[Opening Data to process section]
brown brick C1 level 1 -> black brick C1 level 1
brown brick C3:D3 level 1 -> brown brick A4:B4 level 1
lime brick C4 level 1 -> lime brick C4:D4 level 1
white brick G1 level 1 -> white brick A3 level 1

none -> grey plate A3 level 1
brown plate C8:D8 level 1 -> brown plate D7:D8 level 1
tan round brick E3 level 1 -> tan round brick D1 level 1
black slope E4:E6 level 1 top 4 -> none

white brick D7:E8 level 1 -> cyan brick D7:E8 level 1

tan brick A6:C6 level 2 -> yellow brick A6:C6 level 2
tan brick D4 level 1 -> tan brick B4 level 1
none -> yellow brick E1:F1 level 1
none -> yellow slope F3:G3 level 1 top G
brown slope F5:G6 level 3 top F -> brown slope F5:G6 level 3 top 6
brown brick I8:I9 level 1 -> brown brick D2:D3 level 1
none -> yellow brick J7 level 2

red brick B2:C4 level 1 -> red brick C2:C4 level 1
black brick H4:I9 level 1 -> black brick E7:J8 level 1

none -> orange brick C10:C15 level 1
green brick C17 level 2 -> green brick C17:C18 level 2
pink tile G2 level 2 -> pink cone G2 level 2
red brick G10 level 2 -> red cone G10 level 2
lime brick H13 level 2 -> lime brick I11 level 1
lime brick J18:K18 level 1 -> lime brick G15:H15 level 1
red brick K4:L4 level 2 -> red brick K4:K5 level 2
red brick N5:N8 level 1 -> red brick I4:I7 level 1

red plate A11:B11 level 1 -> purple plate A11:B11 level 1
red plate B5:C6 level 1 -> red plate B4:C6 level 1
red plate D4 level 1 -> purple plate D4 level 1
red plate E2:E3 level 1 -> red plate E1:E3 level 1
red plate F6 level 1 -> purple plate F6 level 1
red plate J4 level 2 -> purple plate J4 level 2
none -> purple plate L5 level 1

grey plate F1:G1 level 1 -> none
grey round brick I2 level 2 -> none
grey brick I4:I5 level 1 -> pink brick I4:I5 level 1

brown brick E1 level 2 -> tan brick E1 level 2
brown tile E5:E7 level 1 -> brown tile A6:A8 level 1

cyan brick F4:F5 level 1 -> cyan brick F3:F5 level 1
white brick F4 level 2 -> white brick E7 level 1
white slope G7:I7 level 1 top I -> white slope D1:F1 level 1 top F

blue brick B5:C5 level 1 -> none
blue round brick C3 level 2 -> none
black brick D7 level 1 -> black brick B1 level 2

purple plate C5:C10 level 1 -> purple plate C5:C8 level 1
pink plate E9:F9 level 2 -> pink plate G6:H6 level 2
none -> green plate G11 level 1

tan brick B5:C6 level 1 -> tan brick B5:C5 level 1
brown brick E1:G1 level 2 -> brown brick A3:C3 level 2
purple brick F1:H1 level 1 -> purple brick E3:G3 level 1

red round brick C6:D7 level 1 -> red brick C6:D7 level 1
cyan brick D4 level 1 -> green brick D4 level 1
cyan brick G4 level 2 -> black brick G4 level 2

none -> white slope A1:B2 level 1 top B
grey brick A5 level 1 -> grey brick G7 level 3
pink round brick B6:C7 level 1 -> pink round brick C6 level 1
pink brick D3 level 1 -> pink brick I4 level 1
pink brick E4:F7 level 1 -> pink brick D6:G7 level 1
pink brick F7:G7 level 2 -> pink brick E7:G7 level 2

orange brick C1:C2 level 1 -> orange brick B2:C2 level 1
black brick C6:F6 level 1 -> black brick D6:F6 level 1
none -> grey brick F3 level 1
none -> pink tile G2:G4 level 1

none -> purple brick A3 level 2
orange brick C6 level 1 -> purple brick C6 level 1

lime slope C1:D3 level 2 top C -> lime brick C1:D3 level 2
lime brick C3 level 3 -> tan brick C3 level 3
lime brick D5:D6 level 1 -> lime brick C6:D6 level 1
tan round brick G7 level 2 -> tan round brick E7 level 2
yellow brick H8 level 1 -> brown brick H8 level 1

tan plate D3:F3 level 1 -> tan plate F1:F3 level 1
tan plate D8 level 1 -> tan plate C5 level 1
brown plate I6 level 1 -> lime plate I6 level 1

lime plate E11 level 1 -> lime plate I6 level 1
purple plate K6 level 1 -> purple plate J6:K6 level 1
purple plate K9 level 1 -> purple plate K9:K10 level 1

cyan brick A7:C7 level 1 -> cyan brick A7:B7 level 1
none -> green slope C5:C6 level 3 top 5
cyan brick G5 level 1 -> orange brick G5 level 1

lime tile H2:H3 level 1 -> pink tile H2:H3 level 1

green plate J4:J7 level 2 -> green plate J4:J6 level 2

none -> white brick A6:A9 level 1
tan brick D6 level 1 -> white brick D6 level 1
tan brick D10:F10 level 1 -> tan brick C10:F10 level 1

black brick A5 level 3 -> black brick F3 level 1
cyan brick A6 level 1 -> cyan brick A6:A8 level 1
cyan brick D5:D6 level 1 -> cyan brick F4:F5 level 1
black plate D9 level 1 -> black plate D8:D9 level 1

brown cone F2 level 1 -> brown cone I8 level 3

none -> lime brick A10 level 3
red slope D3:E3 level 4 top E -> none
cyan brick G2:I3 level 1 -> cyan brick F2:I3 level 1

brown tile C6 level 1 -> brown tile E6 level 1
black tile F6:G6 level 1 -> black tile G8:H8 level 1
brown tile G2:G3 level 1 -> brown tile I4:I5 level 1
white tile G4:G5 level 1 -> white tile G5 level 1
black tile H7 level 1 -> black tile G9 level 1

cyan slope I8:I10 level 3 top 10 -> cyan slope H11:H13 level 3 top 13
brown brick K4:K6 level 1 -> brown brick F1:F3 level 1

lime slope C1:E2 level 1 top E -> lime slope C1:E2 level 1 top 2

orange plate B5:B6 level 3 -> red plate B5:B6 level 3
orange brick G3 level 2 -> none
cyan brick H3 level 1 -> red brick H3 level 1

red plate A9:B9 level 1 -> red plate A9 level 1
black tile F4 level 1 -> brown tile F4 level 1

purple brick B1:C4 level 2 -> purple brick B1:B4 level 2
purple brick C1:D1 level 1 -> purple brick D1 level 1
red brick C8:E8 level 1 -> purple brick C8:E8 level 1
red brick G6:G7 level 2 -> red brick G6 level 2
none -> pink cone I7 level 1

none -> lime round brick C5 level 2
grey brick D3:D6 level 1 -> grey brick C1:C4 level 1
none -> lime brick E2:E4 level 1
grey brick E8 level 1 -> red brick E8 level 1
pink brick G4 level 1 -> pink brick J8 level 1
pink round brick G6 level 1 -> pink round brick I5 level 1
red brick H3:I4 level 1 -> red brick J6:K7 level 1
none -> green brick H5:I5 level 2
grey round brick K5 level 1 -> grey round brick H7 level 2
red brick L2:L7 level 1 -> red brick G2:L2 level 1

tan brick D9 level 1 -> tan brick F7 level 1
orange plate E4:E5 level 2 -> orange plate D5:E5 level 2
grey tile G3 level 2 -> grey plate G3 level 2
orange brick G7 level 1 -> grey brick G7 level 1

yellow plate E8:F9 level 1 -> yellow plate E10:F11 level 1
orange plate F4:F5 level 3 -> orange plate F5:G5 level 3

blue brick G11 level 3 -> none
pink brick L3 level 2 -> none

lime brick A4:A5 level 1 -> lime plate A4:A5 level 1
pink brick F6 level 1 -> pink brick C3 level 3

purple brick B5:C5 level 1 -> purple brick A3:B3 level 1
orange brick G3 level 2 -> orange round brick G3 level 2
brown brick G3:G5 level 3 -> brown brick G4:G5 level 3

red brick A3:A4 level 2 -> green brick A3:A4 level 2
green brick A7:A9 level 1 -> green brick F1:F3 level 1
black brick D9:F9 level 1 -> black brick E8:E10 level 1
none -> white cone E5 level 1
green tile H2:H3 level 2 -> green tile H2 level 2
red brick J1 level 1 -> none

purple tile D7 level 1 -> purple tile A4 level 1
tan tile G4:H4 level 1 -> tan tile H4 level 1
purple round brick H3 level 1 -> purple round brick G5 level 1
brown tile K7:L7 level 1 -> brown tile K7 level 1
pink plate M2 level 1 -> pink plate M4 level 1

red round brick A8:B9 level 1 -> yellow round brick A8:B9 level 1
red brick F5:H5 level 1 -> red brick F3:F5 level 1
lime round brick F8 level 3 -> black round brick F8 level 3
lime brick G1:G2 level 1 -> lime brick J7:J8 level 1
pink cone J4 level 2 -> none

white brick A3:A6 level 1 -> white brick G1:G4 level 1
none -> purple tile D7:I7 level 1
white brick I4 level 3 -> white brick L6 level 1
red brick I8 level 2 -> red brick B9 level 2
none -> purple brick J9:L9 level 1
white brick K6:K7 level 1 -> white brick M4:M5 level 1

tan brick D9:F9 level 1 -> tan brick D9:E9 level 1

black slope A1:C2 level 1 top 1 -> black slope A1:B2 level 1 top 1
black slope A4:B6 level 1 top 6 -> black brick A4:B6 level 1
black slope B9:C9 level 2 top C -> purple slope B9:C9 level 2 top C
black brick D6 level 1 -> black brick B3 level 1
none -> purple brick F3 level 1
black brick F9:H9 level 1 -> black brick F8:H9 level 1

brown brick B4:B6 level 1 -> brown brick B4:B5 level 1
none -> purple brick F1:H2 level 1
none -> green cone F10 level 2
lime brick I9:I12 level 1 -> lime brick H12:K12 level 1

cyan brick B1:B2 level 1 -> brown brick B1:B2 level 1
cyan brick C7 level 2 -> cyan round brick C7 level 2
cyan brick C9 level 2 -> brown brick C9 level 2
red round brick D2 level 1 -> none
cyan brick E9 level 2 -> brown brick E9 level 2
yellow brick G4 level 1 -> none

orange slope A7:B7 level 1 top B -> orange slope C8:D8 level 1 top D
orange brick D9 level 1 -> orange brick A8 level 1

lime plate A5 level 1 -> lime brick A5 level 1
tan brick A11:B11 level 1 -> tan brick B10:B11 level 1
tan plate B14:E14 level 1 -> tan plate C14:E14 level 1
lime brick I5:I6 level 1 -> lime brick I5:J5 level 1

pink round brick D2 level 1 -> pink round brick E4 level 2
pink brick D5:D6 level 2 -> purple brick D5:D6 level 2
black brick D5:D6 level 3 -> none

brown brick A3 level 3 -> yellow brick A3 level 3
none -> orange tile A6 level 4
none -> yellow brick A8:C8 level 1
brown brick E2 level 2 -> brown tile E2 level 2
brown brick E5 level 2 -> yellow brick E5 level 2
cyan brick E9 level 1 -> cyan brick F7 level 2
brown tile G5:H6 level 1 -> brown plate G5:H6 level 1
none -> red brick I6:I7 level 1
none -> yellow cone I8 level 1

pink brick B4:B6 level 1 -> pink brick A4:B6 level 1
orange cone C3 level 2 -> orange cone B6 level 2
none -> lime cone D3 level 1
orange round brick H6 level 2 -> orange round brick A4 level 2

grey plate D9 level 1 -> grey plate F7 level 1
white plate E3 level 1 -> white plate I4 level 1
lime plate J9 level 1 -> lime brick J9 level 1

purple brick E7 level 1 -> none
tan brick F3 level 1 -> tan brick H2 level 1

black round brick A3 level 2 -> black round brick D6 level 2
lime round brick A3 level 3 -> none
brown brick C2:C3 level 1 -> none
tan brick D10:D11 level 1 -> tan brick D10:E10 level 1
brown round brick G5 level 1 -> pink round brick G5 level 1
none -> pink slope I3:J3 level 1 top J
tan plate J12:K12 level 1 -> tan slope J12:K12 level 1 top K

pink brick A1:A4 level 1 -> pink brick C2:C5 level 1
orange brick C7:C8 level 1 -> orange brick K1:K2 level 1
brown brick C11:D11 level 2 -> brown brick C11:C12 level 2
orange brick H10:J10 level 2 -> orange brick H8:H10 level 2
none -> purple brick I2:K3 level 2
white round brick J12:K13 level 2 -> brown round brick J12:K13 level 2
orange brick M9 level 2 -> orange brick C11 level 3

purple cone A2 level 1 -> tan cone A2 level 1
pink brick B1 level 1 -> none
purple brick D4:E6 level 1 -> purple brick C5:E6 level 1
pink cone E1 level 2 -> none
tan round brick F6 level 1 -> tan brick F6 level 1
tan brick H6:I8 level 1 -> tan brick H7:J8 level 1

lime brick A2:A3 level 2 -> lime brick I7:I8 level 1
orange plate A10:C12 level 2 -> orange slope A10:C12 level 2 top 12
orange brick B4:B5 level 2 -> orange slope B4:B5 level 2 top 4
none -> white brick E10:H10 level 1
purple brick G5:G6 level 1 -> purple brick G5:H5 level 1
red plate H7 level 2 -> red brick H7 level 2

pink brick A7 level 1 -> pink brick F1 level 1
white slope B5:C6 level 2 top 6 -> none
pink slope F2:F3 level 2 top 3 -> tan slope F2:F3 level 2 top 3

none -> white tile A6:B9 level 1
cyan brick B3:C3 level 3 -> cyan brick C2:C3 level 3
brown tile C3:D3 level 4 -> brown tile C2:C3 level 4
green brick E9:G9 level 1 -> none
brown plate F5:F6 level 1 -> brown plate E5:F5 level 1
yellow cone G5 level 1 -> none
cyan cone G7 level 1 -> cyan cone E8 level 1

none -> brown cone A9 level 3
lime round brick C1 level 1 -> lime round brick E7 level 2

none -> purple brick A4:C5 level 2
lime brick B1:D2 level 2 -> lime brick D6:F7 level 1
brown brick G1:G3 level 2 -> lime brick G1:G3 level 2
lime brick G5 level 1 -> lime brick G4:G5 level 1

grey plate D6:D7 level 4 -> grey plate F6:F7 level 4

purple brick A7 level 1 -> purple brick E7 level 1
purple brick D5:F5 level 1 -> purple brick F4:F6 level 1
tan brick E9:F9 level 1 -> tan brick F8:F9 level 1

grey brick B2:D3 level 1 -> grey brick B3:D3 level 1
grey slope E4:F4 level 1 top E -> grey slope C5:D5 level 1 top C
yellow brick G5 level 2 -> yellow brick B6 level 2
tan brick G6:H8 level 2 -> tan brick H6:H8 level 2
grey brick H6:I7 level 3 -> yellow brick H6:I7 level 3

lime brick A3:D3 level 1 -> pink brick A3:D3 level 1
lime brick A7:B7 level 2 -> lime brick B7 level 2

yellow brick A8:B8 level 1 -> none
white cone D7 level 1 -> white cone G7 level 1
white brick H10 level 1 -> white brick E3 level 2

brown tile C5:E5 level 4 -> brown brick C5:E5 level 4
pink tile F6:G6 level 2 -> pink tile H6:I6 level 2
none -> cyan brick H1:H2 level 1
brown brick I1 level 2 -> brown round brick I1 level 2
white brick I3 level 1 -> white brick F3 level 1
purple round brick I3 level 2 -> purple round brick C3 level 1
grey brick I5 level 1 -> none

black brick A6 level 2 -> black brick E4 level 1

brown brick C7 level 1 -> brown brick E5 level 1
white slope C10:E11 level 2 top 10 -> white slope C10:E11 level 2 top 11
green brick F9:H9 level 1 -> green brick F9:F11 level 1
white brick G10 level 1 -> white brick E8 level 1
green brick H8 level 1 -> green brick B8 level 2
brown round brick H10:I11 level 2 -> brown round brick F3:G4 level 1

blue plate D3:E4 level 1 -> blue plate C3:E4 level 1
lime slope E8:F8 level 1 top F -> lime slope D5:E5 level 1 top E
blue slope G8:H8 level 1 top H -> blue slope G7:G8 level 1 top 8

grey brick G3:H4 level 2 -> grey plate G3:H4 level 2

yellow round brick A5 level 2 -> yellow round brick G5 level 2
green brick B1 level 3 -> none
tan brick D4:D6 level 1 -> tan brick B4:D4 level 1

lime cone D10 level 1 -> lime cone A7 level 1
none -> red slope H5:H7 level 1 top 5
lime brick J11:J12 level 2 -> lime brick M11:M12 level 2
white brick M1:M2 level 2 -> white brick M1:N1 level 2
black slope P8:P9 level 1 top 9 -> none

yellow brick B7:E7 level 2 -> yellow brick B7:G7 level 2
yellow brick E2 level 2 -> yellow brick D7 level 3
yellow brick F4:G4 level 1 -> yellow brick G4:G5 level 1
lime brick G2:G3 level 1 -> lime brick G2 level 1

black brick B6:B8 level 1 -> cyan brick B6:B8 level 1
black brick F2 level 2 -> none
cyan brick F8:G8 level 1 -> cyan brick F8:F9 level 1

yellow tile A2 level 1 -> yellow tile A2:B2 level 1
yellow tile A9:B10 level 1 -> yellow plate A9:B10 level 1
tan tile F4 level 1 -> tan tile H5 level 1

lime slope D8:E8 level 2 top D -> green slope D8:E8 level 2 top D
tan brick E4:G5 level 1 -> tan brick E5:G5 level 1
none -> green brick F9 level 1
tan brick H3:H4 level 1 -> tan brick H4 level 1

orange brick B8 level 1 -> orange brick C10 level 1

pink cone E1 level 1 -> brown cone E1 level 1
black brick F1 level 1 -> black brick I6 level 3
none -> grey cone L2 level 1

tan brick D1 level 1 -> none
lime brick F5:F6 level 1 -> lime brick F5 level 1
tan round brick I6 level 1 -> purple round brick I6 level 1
[Closing Data to process section]
• [Problem to solve]
From the data above, return every line from the line that has "black brick A6" up to and including the line that has "blue plate D3:E4", exactly.

• [Your response]
black brick A6 level 2 -> black brick E4 level 1

brown brick C7 level 1 -> brown brick E5 level 1
white slope C10:E11 level 2 top 10 -> white slope C10:E11 level 2 top 11
green brick F9:H9 level 1 -> green brick F9:F11 level 1
white brick G10 level 1 -> white brick E8 level 1
green brick H8 level 1 -> green brick B8 level 2
brown round brick H10:I11 level 2 -> brown round brick F3:G4 level 1

blue plate D3:E4 level 1 -> blue plate C3:E4 level 1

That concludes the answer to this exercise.